What is needed:
The number of lines containing the word "blue" is all you should give; count them in the records below.

Scene content tallies
.....

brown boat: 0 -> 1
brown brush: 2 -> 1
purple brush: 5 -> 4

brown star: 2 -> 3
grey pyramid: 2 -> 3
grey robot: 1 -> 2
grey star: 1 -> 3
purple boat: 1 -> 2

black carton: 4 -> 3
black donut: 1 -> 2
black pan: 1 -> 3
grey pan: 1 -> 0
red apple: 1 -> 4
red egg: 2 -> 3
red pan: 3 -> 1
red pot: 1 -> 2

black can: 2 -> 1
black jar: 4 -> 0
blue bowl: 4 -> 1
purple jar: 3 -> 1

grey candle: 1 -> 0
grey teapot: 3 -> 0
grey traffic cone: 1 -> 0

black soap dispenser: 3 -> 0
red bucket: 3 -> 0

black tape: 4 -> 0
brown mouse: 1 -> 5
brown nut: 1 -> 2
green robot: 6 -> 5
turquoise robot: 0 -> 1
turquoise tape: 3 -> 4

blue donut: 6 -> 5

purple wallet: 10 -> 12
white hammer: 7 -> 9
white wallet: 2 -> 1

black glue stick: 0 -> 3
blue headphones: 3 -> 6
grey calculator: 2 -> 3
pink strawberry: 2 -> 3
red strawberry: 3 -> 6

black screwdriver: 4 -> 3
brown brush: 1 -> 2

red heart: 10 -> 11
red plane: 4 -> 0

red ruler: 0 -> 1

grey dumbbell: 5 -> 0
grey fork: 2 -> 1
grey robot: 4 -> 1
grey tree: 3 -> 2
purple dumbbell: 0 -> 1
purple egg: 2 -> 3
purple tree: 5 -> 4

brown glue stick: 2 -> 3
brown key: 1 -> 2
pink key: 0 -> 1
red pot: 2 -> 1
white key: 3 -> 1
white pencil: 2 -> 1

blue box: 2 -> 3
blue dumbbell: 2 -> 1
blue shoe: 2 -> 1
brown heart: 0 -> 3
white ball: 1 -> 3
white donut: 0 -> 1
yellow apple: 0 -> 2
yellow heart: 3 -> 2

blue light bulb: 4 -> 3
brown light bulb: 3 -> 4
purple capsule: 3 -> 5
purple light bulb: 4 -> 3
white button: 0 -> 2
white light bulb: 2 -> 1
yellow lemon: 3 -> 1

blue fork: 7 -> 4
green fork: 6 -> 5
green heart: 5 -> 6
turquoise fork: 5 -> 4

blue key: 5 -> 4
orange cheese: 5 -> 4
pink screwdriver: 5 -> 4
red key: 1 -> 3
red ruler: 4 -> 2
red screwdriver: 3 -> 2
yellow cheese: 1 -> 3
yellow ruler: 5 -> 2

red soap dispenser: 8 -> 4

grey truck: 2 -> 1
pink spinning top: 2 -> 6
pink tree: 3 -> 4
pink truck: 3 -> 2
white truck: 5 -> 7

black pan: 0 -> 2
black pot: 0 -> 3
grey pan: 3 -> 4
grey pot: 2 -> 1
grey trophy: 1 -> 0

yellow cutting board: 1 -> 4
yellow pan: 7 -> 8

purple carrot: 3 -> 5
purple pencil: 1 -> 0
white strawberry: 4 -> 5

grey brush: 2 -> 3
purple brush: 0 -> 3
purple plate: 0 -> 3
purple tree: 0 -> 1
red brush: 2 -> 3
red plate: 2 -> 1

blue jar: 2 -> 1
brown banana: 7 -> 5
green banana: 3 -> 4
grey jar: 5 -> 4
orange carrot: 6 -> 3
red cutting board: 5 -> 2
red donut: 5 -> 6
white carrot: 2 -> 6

.....

Solution to the exercise:
10